◆ 数据
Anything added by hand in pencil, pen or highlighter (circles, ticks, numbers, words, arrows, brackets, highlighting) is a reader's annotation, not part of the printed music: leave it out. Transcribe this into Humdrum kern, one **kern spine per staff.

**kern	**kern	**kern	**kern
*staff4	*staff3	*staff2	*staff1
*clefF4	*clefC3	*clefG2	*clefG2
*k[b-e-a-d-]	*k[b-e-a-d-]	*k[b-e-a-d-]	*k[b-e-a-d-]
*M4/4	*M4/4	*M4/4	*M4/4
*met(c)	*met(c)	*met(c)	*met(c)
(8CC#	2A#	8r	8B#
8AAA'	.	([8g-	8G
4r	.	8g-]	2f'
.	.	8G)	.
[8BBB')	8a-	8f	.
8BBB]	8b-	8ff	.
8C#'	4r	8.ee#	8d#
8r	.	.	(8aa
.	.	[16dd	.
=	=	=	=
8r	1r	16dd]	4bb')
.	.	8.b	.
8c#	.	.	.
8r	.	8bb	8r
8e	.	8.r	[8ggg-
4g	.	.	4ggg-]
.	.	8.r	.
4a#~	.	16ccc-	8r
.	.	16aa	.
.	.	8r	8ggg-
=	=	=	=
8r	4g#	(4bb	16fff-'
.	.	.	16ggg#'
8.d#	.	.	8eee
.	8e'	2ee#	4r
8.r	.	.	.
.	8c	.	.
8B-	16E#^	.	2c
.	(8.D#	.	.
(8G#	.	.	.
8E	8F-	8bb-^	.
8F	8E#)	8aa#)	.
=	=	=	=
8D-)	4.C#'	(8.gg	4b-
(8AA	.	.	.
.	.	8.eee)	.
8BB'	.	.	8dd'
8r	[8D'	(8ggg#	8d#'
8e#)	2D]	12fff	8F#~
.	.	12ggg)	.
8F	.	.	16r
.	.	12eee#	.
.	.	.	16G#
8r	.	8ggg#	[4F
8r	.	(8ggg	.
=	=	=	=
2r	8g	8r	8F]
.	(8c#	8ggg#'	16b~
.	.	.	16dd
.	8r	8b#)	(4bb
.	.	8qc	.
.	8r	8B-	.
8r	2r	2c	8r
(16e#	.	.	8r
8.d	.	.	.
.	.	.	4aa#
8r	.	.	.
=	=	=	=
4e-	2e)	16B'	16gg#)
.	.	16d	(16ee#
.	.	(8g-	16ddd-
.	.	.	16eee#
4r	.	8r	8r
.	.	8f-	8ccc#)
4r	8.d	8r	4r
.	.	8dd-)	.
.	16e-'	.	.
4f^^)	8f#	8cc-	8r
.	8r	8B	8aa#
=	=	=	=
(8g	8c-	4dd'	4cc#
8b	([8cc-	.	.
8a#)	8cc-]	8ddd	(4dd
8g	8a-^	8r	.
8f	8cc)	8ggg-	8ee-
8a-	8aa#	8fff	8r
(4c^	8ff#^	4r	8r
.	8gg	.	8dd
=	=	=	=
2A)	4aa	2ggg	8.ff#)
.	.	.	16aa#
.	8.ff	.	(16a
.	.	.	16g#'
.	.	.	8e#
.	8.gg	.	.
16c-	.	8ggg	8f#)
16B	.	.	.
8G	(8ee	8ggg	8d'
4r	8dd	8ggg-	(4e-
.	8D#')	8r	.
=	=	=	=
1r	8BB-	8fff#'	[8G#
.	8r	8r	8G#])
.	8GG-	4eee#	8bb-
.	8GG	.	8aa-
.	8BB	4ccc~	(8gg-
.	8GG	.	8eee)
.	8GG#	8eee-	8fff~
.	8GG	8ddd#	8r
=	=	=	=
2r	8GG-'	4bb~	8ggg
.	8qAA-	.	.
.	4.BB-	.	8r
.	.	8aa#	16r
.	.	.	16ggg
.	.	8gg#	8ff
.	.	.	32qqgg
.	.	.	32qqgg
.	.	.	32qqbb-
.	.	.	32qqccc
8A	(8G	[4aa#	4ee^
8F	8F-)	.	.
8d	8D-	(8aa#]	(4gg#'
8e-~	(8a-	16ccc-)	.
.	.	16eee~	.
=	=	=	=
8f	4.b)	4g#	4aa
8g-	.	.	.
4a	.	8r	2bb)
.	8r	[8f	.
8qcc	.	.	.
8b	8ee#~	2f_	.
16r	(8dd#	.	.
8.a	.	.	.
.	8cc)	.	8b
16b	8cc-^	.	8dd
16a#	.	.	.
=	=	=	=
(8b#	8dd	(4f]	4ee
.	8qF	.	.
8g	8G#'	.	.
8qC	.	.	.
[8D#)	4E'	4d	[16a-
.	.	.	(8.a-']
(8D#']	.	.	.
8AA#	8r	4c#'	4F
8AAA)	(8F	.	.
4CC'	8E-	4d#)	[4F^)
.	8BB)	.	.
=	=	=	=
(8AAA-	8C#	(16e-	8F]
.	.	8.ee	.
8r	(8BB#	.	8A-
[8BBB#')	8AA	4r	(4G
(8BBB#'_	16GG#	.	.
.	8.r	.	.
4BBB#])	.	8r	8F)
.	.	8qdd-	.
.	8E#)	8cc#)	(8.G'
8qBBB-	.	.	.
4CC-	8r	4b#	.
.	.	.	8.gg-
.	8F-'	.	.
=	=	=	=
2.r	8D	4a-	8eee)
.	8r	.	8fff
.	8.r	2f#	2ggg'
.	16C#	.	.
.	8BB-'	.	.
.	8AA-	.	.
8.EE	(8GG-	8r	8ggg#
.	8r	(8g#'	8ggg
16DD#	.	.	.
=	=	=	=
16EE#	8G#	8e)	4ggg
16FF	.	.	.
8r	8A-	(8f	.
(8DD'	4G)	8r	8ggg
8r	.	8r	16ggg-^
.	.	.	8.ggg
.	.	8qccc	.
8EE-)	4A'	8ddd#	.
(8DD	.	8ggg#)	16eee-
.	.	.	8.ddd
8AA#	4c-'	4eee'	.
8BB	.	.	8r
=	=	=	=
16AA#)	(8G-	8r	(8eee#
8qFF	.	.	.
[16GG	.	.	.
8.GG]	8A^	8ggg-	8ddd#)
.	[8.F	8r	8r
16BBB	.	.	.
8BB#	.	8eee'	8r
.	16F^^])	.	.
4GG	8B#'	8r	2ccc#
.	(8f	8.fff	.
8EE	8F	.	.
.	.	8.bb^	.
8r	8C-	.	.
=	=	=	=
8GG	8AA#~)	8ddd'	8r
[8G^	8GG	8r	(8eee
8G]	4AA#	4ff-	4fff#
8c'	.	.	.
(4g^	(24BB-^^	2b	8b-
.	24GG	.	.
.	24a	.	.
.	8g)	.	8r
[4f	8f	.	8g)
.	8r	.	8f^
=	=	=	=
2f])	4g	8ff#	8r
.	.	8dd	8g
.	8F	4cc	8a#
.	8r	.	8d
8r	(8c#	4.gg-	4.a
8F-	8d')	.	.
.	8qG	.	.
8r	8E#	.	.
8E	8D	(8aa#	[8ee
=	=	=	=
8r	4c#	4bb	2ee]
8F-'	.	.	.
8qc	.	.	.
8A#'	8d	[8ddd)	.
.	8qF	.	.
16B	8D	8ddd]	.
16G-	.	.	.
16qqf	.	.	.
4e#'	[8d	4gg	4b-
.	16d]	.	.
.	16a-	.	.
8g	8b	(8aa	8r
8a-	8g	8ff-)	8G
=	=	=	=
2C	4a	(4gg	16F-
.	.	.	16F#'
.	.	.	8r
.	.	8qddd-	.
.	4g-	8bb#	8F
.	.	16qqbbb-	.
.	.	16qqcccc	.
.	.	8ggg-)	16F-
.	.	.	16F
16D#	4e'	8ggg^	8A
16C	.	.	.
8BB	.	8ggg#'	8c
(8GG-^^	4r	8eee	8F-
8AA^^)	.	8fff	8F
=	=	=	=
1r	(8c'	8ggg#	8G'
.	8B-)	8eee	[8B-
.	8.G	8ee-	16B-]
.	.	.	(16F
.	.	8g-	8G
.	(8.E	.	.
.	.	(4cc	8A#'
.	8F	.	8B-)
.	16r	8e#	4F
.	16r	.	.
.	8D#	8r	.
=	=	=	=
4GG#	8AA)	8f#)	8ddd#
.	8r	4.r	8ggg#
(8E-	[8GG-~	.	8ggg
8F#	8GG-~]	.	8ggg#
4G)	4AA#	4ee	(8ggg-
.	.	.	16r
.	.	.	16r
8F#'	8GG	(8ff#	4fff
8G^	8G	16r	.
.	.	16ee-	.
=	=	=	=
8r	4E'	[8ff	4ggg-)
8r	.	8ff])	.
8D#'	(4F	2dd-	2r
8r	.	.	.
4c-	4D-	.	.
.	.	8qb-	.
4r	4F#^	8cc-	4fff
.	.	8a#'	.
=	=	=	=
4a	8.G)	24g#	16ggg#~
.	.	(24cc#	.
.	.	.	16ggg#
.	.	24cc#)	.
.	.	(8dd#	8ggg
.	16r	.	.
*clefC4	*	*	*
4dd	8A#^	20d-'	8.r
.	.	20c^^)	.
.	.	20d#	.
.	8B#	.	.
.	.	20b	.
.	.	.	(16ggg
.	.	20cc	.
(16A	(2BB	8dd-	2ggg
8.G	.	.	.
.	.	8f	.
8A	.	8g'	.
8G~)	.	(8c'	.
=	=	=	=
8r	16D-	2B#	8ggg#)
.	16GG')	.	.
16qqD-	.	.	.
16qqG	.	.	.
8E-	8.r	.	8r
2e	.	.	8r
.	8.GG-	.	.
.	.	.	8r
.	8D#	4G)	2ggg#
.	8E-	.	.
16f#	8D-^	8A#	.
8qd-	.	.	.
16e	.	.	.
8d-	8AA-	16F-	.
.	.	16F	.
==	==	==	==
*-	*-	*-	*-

◆ 题目
请从上面的记录中挑出含有字符串“kern”的每一行，并完整抄录。匹配时区分大小写。

◆ 本题答案
Anything added by hand in pencil, pen or highlighter (circles, ticks, numbers, words, arrows, brackets, highlighting) is a reader's annotation, not part of the printed music: leave it out. Transcribe this into Humdrum kern, one **kern spine per staff.
**kern	**kern	**kern	**kern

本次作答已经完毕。